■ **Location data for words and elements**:
________________

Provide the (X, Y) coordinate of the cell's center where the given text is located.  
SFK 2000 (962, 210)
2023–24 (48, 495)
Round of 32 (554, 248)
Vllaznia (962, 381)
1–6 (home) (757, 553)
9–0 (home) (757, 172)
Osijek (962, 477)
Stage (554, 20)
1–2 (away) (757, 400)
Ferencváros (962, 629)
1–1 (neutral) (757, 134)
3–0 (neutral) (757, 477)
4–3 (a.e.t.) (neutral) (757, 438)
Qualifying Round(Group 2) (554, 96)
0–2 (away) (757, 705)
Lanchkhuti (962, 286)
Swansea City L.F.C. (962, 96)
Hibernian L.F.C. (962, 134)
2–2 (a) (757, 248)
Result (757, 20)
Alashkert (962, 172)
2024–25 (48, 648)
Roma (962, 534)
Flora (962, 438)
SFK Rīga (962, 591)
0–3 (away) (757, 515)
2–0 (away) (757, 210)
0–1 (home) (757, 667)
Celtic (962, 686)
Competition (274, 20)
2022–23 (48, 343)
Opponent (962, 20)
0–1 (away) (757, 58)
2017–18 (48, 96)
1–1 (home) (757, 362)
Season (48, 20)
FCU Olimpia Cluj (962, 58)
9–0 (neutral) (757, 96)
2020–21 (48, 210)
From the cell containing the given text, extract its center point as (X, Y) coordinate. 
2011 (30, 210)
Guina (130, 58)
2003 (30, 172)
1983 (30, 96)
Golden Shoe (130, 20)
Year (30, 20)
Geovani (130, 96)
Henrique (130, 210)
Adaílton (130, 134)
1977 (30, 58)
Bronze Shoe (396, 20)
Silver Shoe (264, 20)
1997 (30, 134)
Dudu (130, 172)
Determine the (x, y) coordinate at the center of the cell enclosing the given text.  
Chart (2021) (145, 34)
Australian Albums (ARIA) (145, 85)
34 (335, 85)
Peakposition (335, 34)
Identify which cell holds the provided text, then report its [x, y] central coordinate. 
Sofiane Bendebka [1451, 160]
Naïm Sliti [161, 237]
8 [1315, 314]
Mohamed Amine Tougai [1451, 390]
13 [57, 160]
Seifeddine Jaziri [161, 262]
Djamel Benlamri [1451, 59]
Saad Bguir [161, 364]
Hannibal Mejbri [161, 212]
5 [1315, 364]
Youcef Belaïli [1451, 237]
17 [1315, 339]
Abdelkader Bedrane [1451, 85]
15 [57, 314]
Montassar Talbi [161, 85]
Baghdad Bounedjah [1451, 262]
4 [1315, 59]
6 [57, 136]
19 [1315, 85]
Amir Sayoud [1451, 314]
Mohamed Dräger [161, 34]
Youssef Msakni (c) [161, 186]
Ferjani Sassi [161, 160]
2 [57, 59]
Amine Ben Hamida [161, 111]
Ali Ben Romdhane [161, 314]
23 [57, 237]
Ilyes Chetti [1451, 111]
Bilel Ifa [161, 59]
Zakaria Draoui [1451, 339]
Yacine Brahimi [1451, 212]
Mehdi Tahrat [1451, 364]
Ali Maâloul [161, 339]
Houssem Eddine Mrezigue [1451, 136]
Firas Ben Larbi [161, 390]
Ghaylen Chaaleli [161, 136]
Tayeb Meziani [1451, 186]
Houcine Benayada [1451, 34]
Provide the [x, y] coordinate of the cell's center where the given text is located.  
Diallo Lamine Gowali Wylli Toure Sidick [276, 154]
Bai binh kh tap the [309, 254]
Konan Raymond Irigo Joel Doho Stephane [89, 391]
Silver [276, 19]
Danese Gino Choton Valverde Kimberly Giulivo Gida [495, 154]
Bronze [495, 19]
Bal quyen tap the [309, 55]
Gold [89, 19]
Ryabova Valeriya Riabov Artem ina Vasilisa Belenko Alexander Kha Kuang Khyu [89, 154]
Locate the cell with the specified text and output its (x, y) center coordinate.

________________

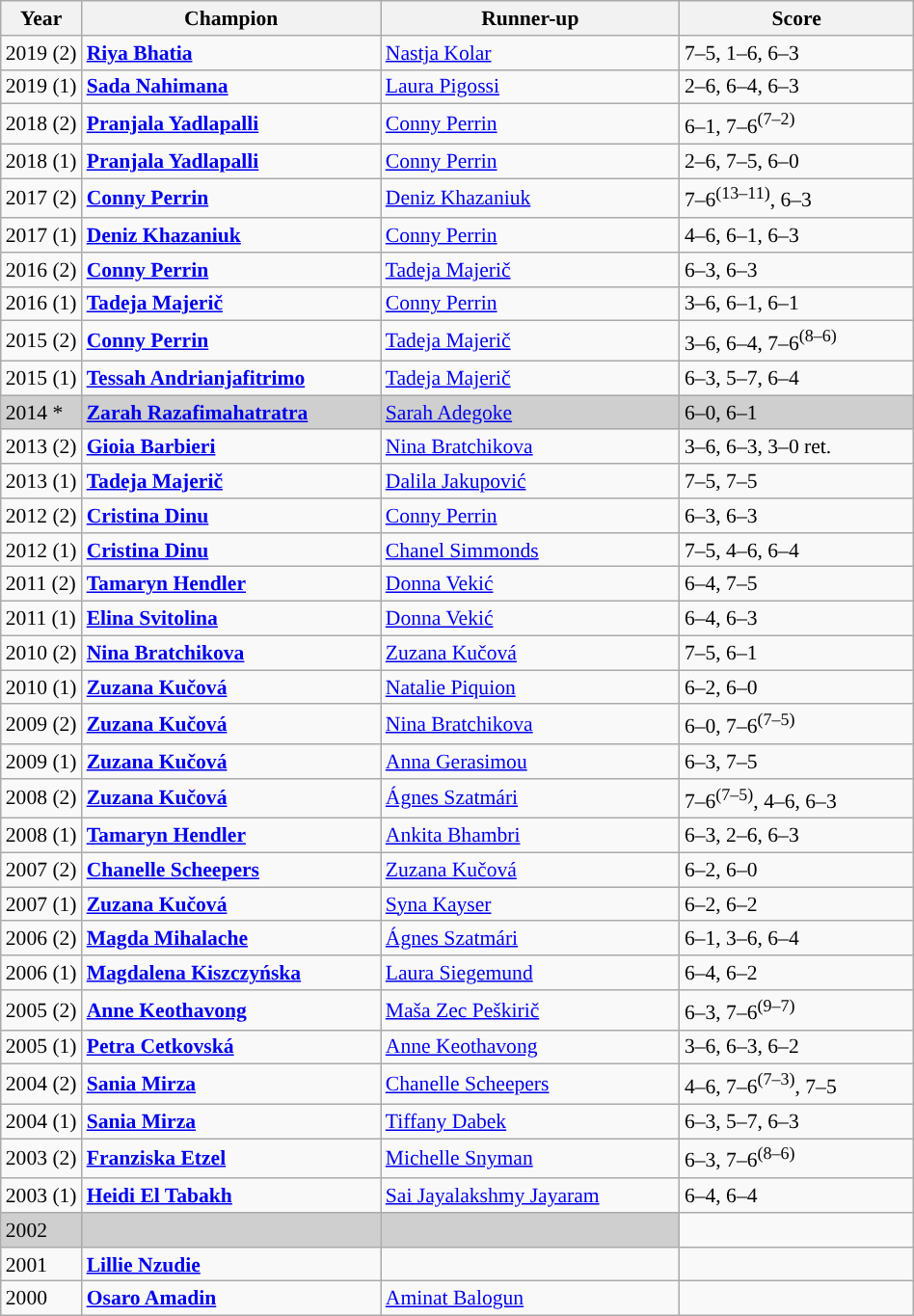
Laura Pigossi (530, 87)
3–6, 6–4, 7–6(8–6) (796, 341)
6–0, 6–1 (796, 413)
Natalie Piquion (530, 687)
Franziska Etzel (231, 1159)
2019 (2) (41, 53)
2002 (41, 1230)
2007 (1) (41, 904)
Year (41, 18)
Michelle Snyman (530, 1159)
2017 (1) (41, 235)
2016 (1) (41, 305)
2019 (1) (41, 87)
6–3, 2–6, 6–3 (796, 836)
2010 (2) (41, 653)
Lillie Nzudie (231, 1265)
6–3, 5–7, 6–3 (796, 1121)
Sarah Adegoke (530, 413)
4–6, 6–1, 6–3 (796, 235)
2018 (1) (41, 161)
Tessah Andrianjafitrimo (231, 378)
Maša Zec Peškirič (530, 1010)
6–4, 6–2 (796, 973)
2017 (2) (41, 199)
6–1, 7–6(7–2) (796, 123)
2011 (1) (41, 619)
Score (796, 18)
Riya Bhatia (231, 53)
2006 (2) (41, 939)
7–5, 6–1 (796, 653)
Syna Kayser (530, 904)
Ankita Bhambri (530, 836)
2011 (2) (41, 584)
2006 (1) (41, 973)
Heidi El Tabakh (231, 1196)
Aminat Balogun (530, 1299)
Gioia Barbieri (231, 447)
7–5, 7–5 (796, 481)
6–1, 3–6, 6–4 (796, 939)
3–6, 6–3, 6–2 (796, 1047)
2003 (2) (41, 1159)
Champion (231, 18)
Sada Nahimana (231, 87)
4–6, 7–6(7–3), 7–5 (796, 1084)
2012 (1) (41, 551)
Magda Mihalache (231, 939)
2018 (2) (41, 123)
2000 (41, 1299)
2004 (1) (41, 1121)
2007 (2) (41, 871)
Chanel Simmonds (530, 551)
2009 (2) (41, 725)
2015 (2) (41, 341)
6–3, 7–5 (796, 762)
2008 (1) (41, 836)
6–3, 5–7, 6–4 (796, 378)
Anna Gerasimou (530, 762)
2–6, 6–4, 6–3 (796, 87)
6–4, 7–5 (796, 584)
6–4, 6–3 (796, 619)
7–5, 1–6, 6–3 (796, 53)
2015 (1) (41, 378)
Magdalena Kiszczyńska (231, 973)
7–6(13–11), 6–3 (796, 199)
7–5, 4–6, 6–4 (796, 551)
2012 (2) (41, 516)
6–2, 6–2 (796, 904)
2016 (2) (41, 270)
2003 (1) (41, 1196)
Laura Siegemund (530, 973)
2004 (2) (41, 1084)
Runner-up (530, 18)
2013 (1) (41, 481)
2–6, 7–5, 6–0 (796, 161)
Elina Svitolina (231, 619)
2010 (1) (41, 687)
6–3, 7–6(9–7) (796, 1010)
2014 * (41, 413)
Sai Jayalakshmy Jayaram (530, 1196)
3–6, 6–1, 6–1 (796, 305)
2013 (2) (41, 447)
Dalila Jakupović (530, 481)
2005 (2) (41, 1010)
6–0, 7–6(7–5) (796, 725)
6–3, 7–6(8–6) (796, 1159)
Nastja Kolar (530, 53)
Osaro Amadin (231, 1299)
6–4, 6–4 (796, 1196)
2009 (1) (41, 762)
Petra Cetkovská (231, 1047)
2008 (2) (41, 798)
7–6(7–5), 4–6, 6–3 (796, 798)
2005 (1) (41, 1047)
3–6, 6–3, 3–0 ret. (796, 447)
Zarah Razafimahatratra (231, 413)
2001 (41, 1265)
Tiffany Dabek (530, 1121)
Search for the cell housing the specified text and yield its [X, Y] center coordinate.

________________

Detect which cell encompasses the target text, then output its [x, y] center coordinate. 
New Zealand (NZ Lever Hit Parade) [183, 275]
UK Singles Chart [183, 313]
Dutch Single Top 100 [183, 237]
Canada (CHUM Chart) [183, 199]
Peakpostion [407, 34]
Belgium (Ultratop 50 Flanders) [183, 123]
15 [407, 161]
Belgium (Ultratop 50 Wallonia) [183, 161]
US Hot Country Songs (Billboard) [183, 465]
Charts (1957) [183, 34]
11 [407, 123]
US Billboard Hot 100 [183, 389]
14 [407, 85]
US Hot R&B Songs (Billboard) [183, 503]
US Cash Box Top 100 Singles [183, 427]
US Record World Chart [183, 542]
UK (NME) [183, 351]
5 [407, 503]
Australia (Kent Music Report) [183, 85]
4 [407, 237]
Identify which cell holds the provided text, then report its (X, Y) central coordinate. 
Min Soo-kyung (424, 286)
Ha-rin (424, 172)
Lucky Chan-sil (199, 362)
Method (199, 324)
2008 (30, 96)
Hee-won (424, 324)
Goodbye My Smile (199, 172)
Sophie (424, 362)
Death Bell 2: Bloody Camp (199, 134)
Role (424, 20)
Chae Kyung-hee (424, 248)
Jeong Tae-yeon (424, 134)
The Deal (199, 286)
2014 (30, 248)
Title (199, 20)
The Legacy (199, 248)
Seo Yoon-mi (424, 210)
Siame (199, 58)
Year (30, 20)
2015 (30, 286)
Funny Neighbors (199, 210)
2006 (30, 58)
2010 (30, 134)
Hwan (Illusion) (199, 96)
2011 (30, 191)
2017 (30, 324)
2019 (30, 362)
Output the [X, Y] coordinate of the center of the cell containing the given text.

________________

Can you reproduce the listing verbatim, starting at the line that contains "Provide the (X, Y)" and ending at the line that contains "1–2 (away) (757, 400)"?

■ **Problem solution**:
Provide the (X, Y) coordinate of the cell's center where the given text is located.  
SFK 2000 (962, 210)
2023–24 (48, 495)
Round of 32 (554, 248)
Vllaznia (962, 381)
1–6 (home) (757, 553)
9–0 (home) (757, 172)
Osijek (962, 477)
Stage (554, 20)
1–2 (away) (757, 400)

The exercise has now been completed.